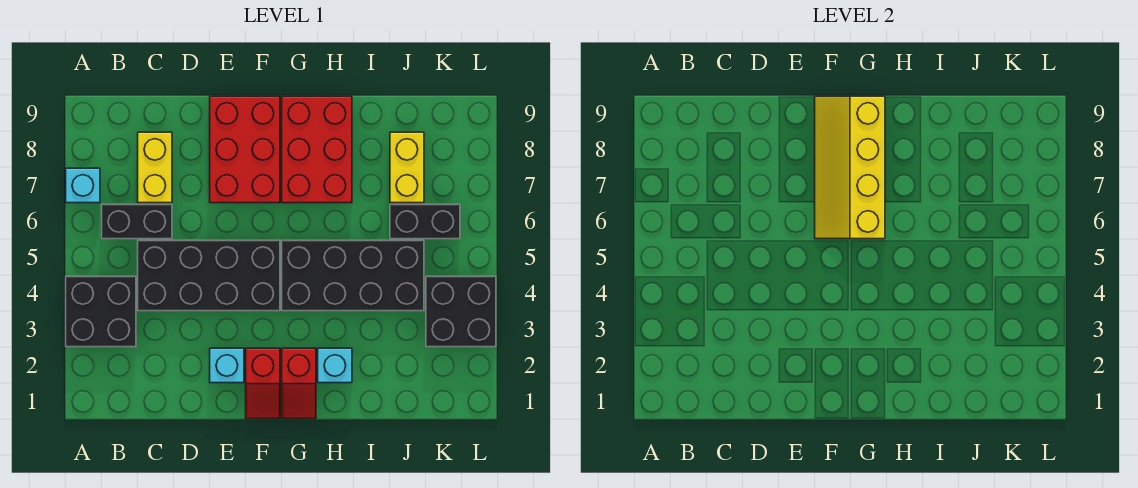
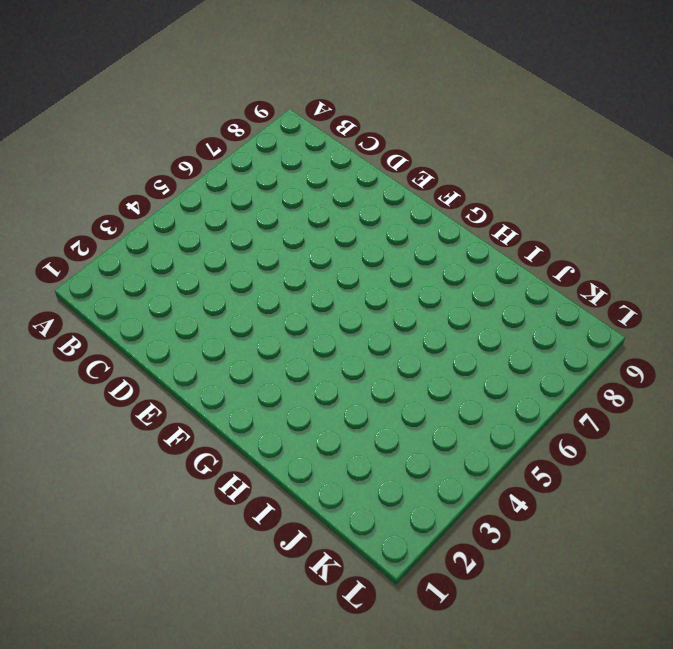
none -> black 2x2 brick [66,276,136,347]
none -> cyan 1x1 brick [66,168,100,203]
none -> black 1x2 brick [102,204,172,239]

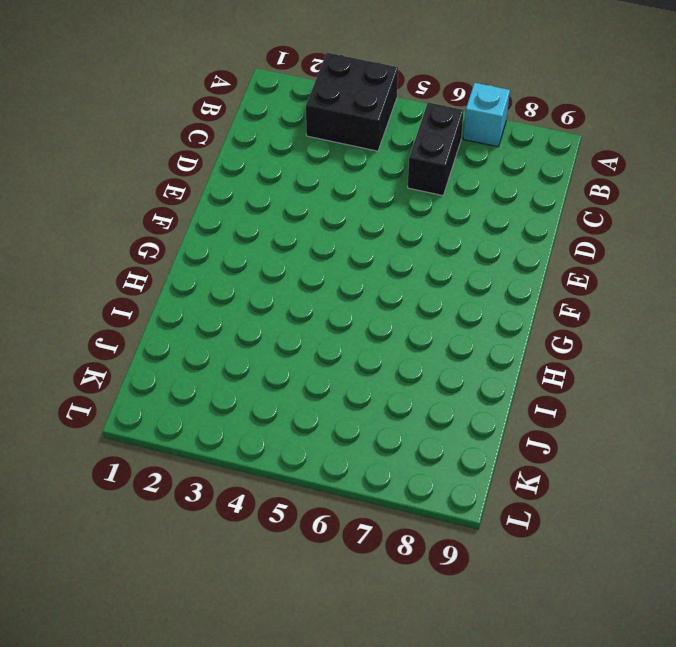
none -> black 2x4 brick [138,240,280,311]
none -> yellow 1x2 brick [138,132,172,203]
none -> cyan 1x1 brick [210,348,244,383]

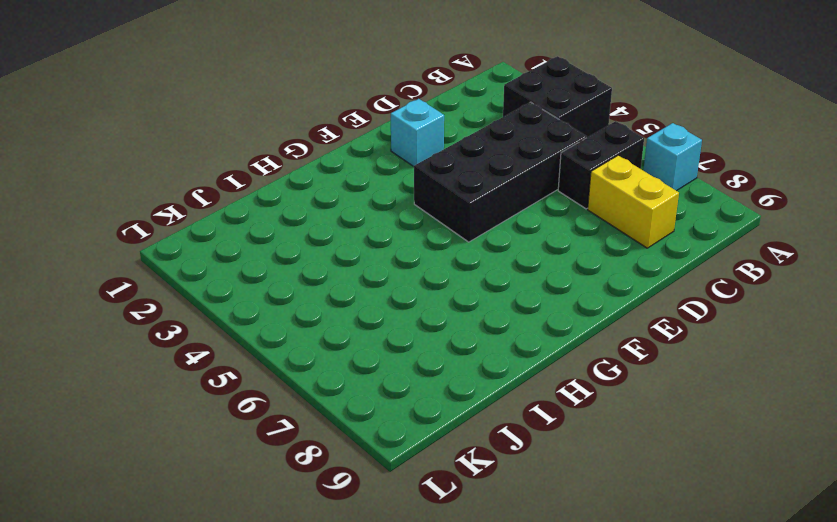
none -> red 2x3 brick [210,96,280,203]
none -> red 1x2 slope [246,348,280,419]
none -> red 1x2 slope [282,348,316,419]

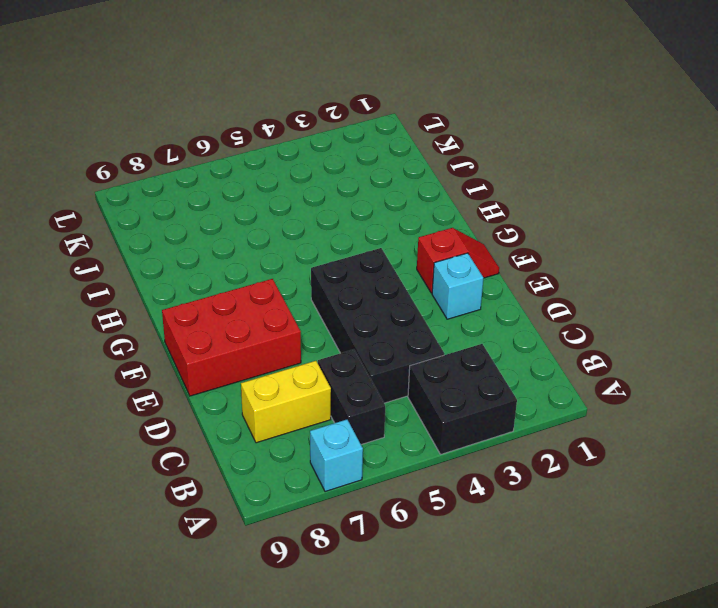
none -> red 1x2 slope [282,348,316,419]
none -> black 2x4 brick [282,240,424,311]
none -> red 2x3 brick [282,96,352,203]

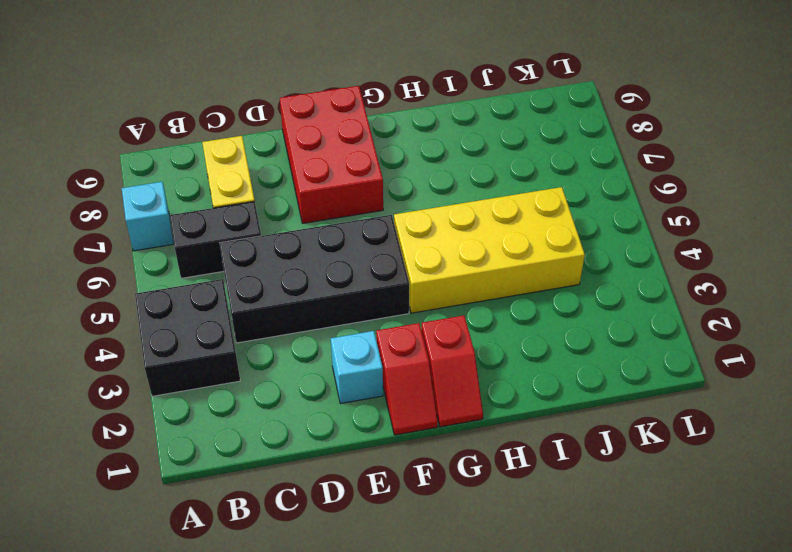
yellow 2x4 brick [394,187,585,313] -> black 2x4 brick [282,240,424,311]
none -> red 2x3 brick [282,96,352,203]
none -> cyan 1x1 brick [318,348,352,383]
none -> black 1x2 brick [390,204,460,239]

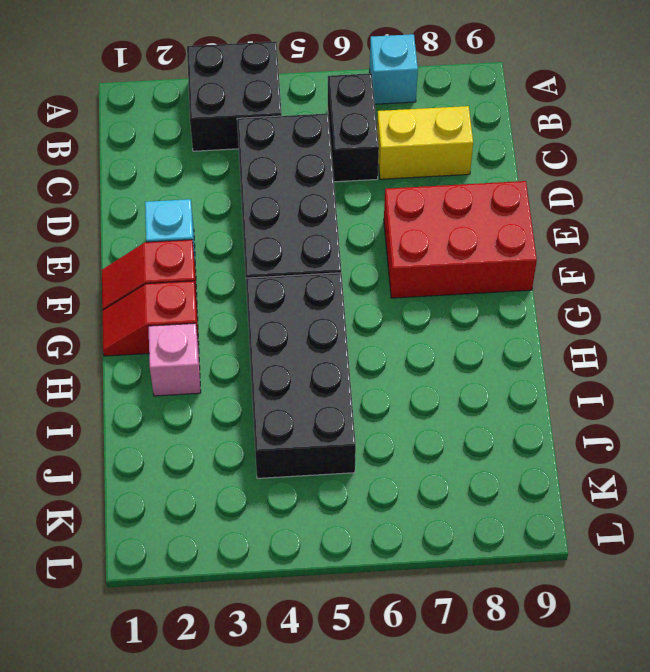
pink 1x1 brick [148,323,201,396] -> cyan 1x1 brick [318,348,352,383]
none -> red 2x3 brick [282,96,352,203]
none -> black 1x2 brick [390,204,460,239]
none -> yellow 1x2 brick [390,132,424,203]

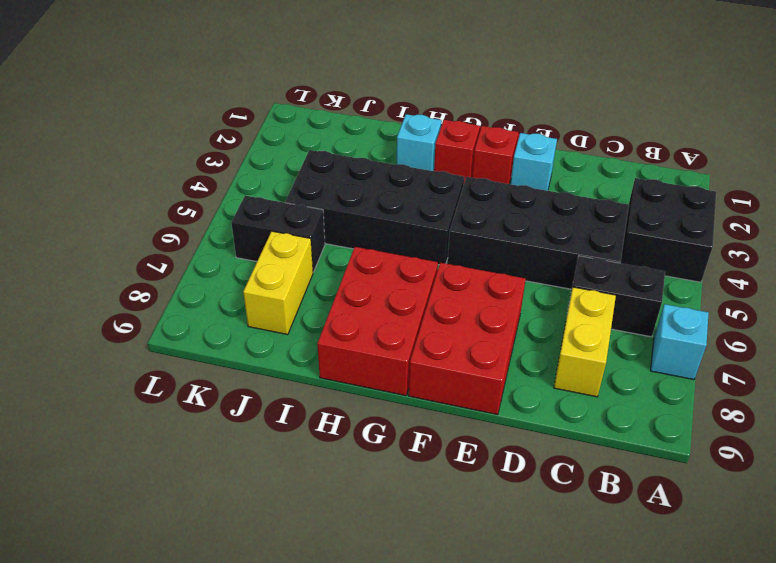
none -> black 2x2 brick [426,276,496,347]
none -> yellow 2x4 slope [815,96,885,239]

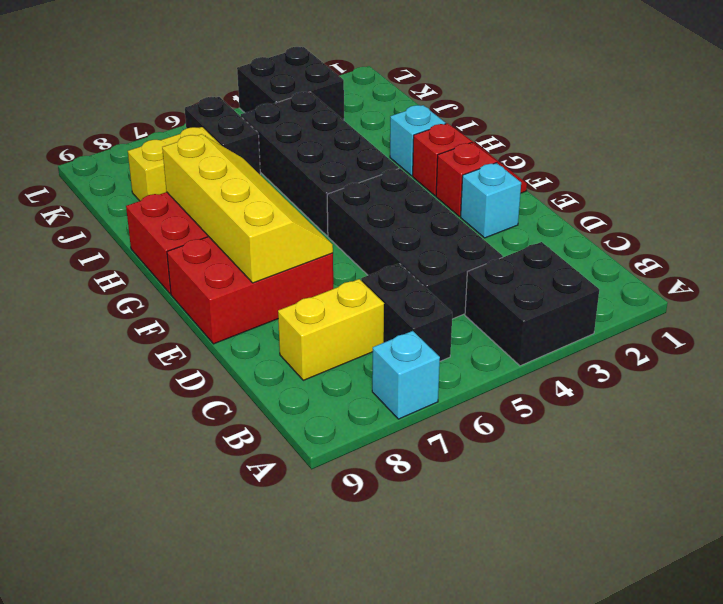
yellow 2x4 slope [162,134,333,283] -> yellow 2x4 slope turned to [815,96,885,239]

_____

Copy each line above holding "black".

Written reply:
none -> black 2x2 brick [66,276,136,347]
none -> black 1x2 brick [102,204,172,239]
none -> black 2x4 brick [138,240,280,311]
none -> black 2x4 brick [282,240,424,311]
yellow 2x4 brick [394,187,585,313] -> black 2x4 brick [282,240,424,311]
none -> black 1x2 brick [390,204,460,239]
none -> black 1x2 brick [390,204,460,239]
none -> black 2x2 brick [426,276,496,347]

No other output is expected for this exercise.